__AIM OF THE TASK__. Copy out precisely the line that holds "red pyramid [425,414,469,465]" and all the lines following it in the data, up to and including the last one, and no others.

__DATASET EXCERPT__.
---

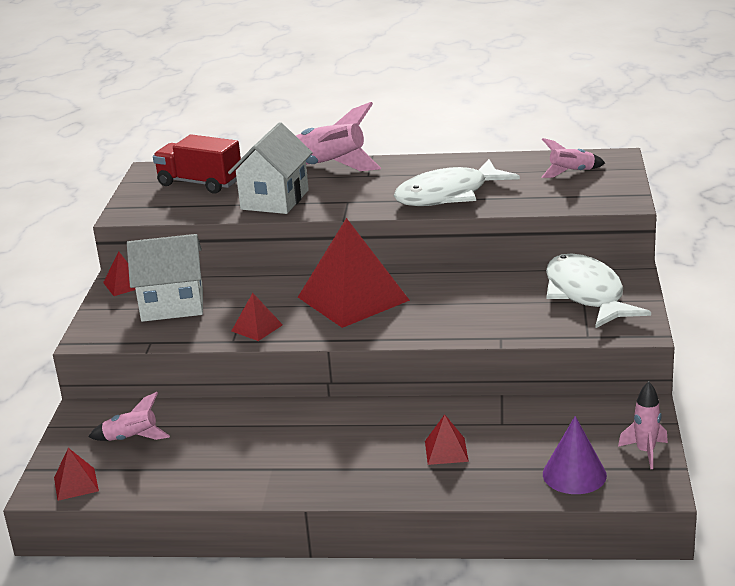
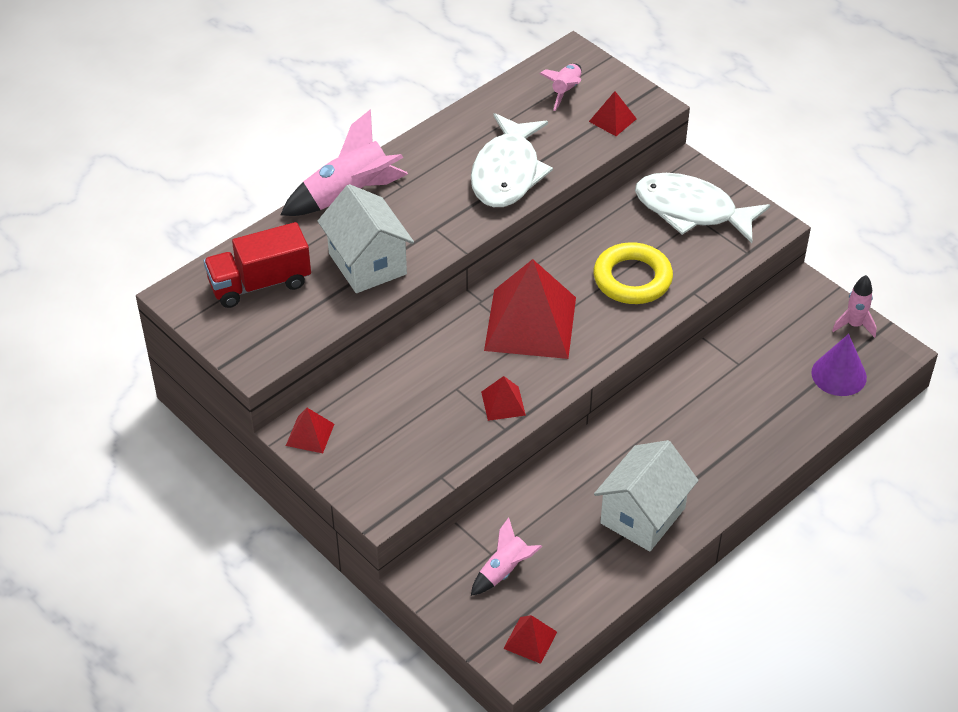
camera: 50 degrees left, 20 degrees up
white house [127,234,203,322] -> white house moved to [594,440,698,551]
red pyramid [425,414,469,465] -> red pyramid moved to [589,91,637,136]
none -> yellow ring [594,242,673,304]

---

__SOLUTION FOR THIS EXERCISE__.
red pyramid [425,414,469,465] -> red pyramid moved to [589,91,637,136]
none -> yellow ring [594,242,673,304]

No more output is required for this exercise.